Try it: What is needed here is an exact repetition of the records below, beginning at the line that has "camera: 145 degrees left, 10 degrees up" and stopping after the line that has "pink star [339,103,425,143] -> none".

Information supplied:
○ ○ ○ ○ ○
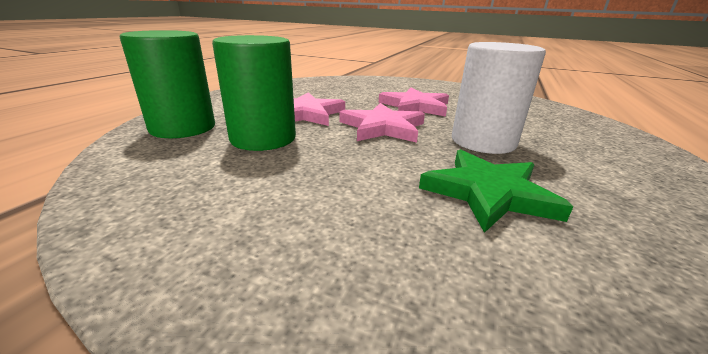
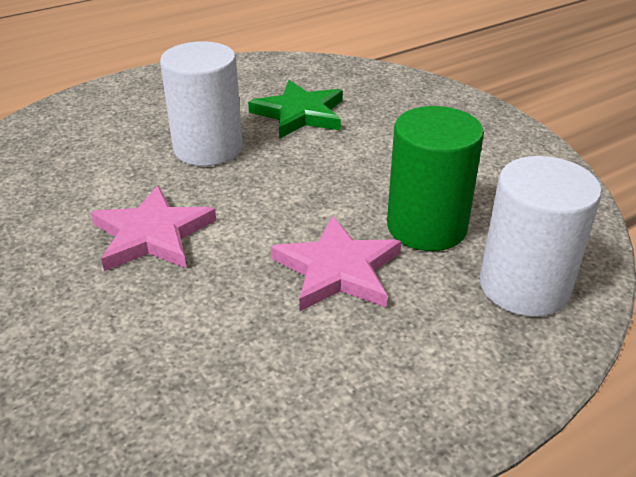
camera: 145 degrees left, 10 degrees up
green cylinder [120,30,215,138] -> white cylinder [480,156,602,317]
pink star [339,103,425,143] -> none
○ ○ ○ ○ ○
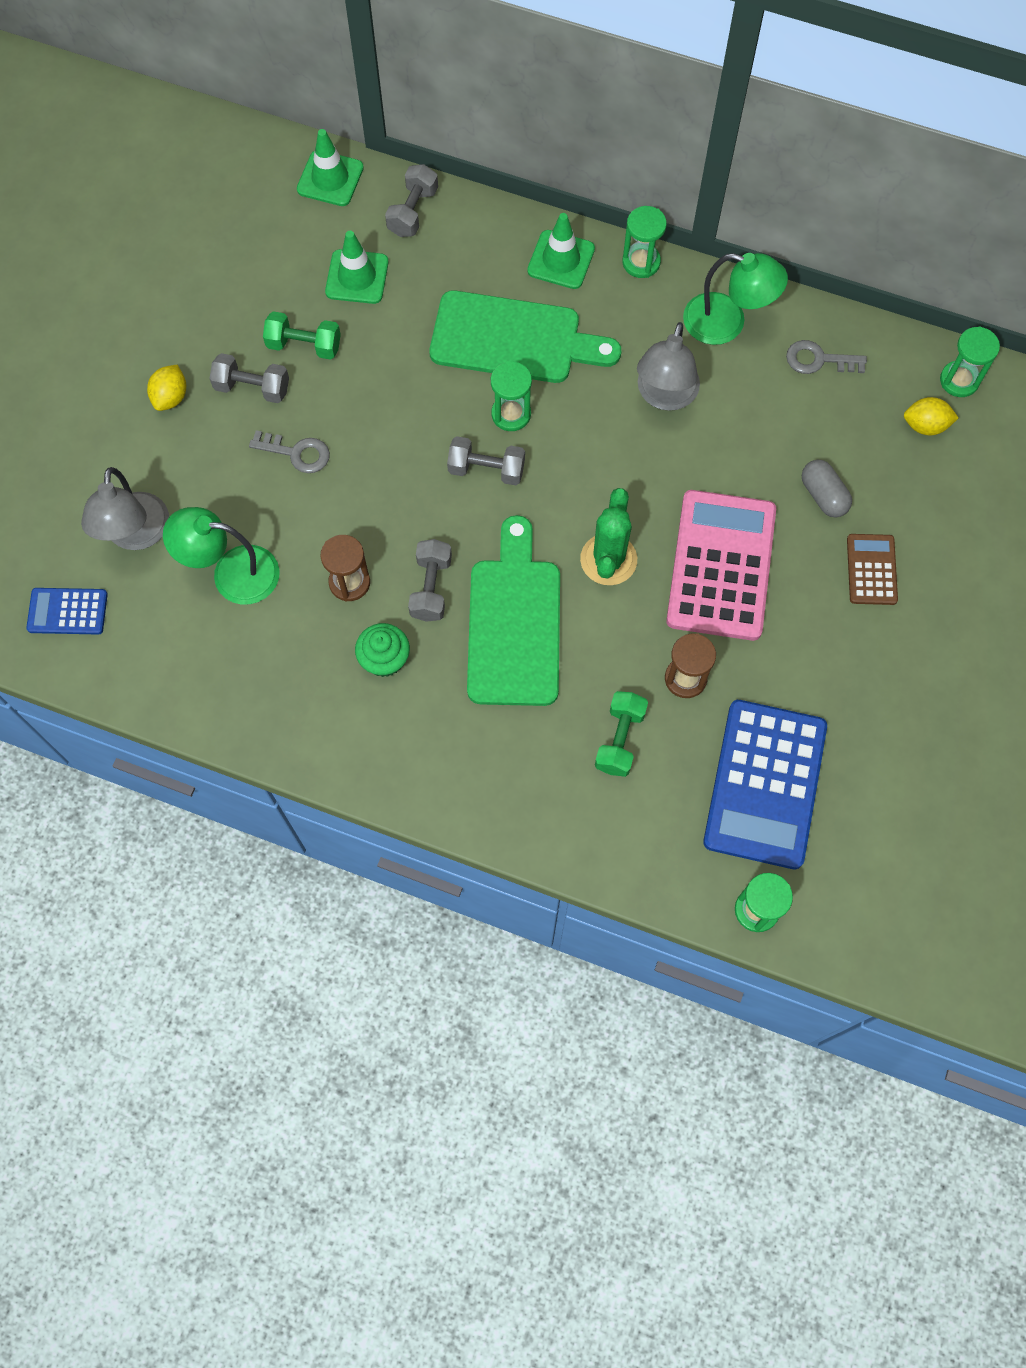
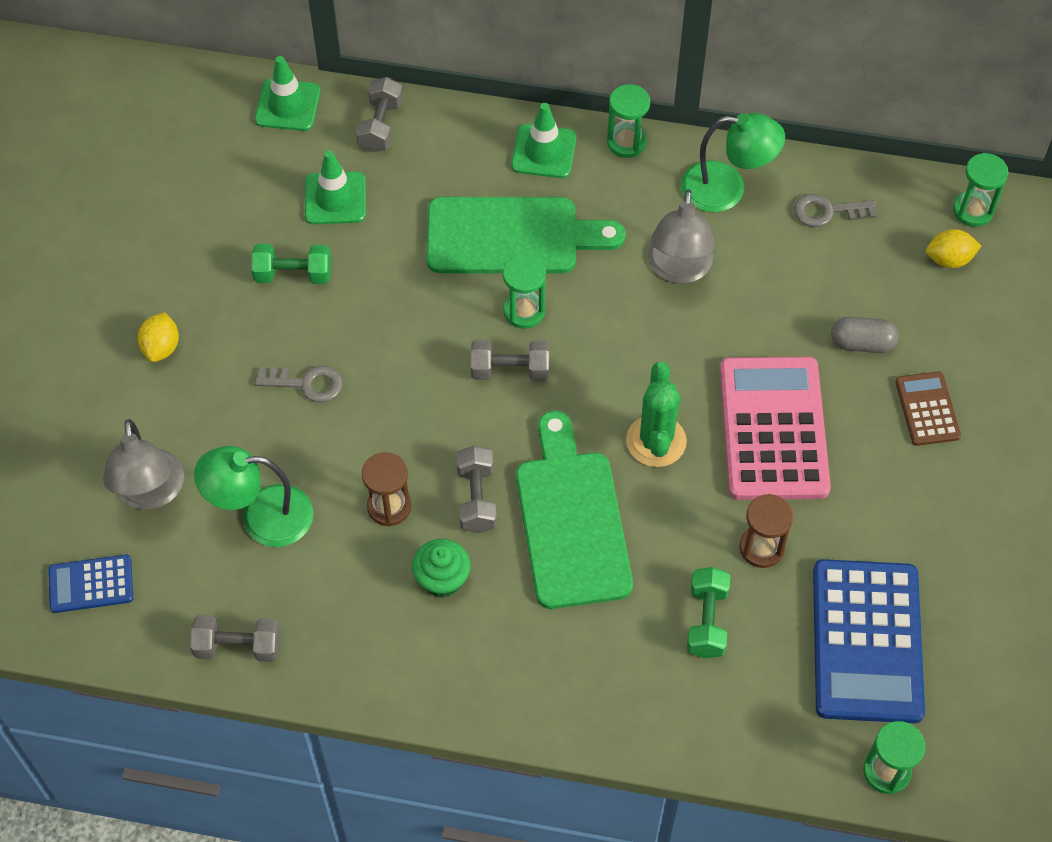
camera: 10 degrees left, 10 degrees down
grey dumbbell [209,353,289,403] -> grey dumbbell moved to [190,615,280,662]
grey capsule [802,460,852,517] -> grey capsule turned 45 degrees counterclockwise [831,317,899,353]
○ ○ ○ ○ ○
Output of the task:
camera: 145 degrees left, 10 degrees up
green cylinder [120,30,215,138] -> white cylinder [480,156,602,317]
pink star [339,103,425,143] -> none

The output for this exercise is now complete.